◆ Exercise aim ◆
Print the lines in the listing below that fall between the line with "blue teapot: [451,129,543,184]" and the line with "pink teapot: [283,309,360,386]", those two lines included, exactly as they stand and with nothing else.

◆ Records for this task ◆
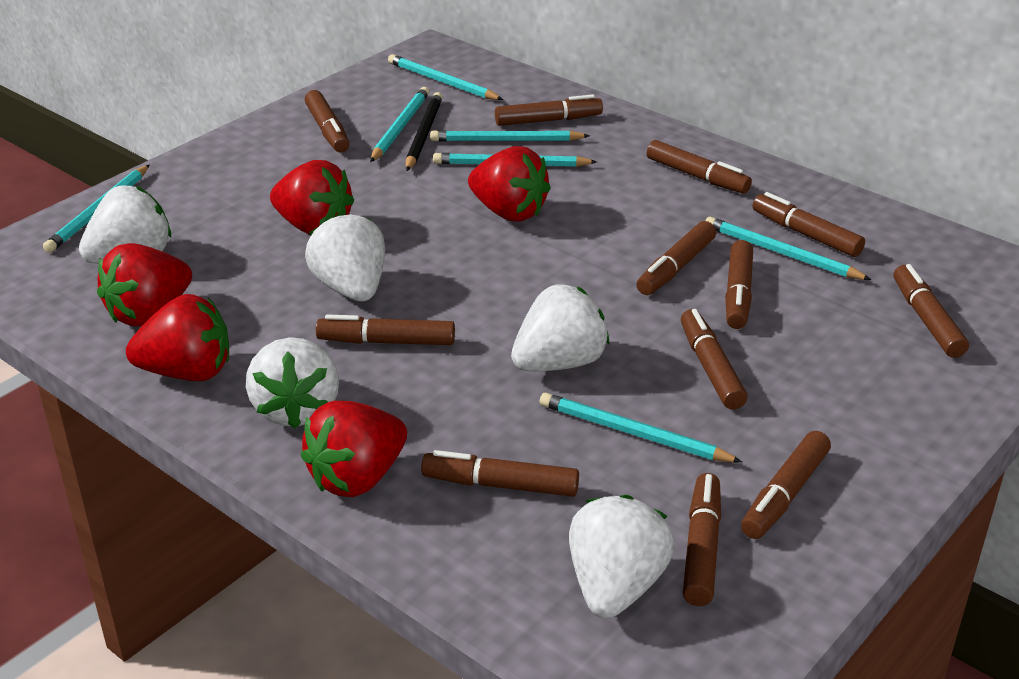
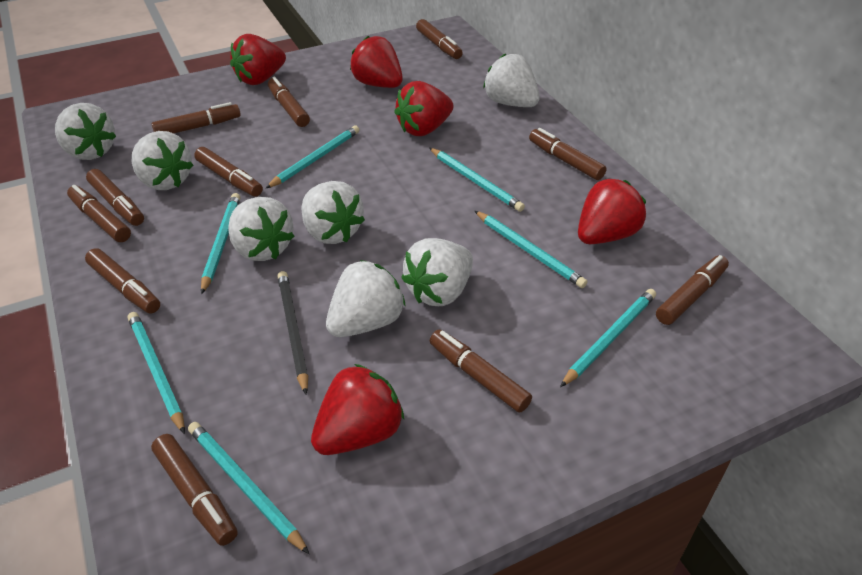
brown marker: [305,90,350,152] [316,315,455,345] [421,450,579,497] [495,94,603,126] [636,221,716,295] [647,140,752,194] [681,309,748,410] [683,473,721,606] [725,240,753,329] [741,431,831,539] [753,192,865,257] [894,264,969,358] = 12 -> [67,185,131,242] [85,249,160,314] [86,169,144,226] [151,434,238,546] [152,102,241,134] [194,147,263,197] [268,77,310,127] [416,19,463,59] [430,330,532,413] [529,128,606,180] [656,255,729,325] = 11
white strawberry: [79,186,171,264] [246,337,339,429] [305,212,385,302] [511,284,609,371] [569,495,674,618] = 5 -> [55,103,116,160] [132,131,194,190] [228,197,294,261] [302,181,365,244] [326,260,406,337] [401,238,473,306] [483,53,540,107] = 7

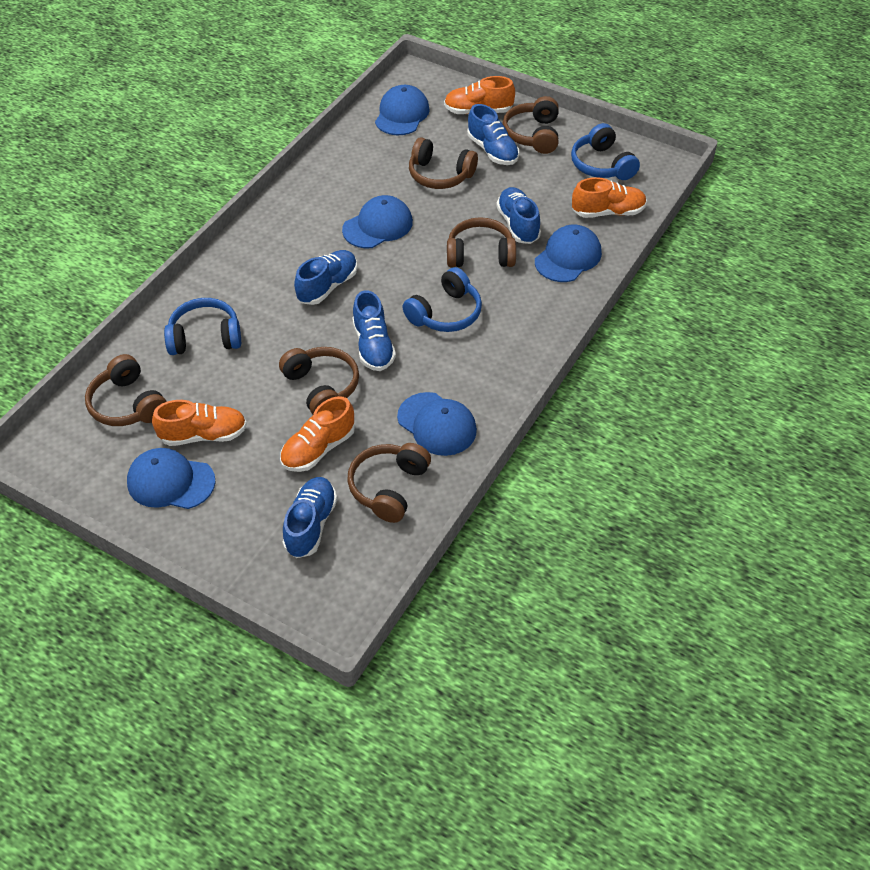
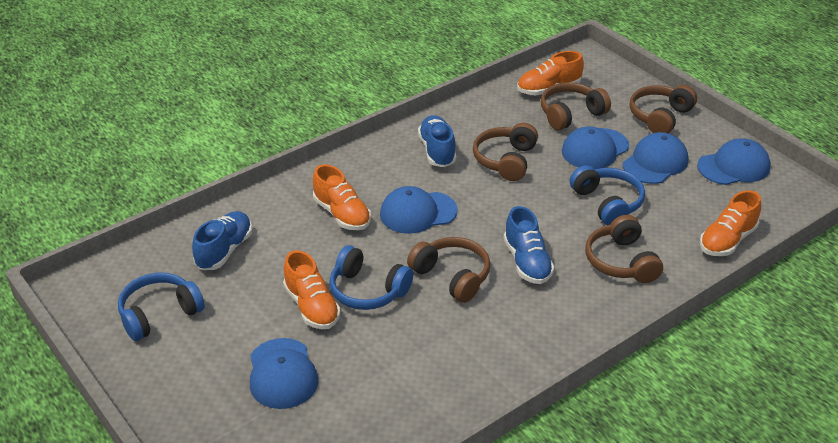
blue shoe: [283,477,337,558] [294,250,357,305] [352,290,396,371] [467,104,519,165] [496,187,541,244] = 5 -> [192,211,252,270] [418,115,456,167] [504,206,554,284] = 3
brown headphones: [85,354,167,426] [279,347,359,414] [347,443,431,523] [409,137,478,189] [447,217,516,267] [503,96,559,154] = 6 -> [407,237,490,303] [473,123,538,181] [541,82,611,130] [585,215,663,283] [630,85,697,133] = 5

...

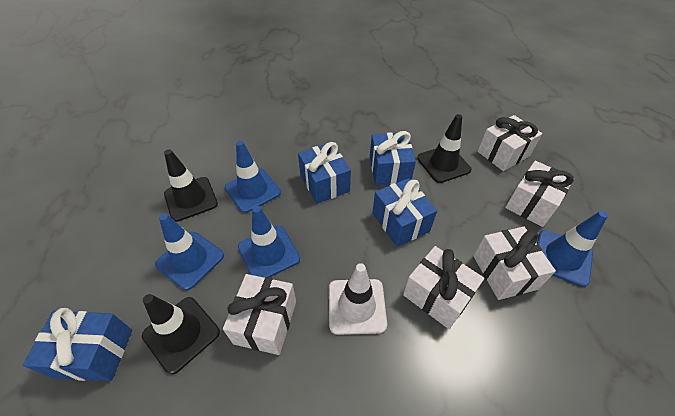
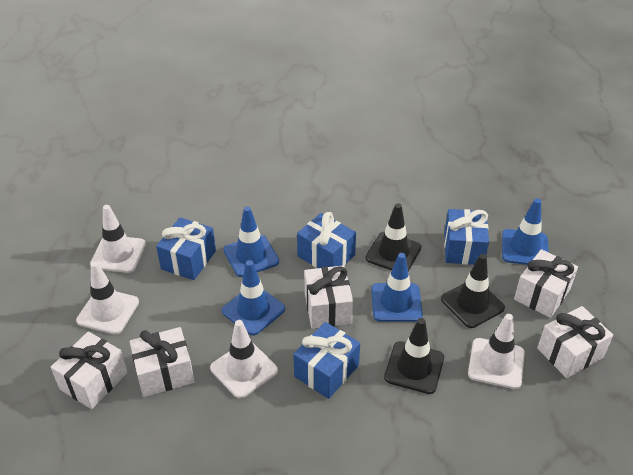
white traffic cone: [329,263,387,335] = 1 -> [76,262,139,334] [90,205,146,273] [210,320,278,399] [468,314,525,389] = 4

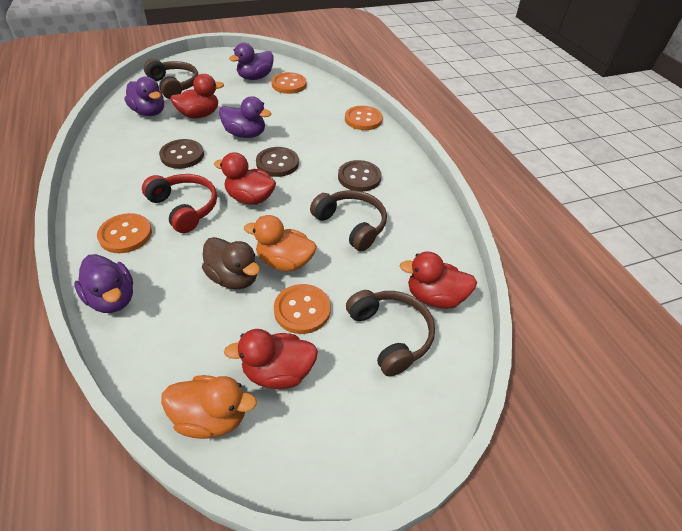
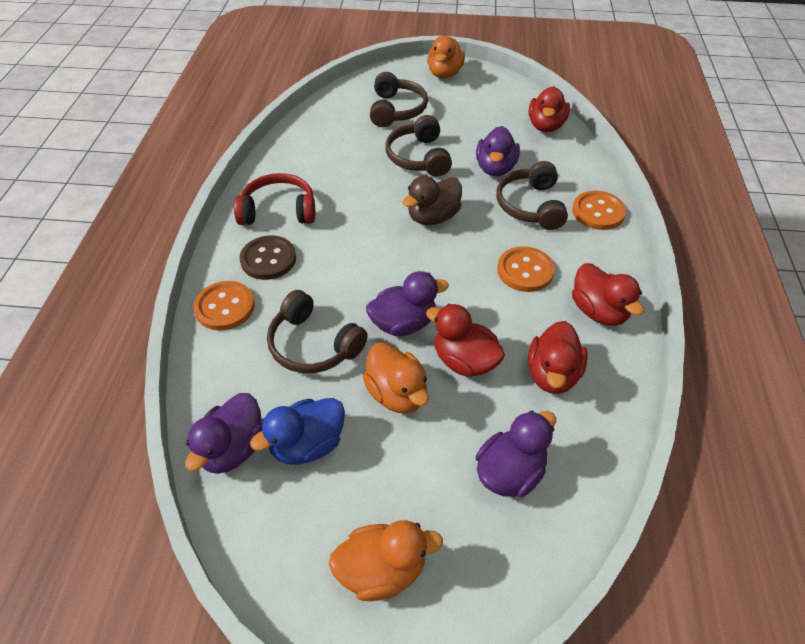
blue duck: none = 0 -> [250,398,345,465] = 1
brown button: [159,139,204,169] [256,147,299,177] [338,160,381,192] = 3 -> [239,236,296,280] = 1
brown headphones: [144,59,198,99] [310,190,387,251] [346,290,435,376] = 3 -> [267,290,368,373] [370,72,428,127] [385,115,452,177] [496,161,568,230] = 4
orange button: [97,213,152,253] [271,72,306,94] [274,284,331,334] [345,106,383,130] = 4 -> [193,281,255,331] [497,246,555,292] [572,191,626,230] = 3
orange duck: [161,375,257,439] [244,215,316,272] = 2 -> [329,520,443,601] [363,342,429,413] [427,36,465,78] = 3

* * *

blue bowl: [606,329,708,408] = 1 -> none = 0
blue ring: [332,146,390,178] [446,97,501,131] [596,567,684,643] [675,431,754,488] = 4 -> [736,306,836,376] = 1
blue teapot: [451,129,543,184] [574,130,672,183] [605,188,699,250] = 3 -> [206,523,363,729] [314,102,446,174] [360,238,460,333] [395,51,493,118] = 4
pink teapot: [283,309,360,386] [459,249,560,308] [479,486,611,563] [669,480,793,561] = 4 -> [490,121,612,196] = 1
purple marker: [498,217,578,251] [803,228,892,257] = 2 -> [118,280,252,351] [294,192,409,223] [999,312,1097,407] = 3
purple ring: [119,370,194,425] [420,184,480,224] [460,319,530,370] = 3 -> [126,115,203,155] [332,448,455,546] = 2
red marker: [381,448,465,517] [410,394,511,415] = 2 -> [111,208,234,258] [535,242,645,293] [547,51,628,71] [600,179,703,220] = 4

◆ Expected answer ◆
blue teapot: [451,129,543,184] [574,130,672,183] [605,188,699,250] = 3 -> [206,523,363,729] [314,102,446,174] [360,238,460,333] [395,51,493,118] = 4
pink teapot: [283,309,360,386] [459,249,560,308] [479,486,611,563] [669,480,793,561] = 4 -> [490,121,612,196] = 1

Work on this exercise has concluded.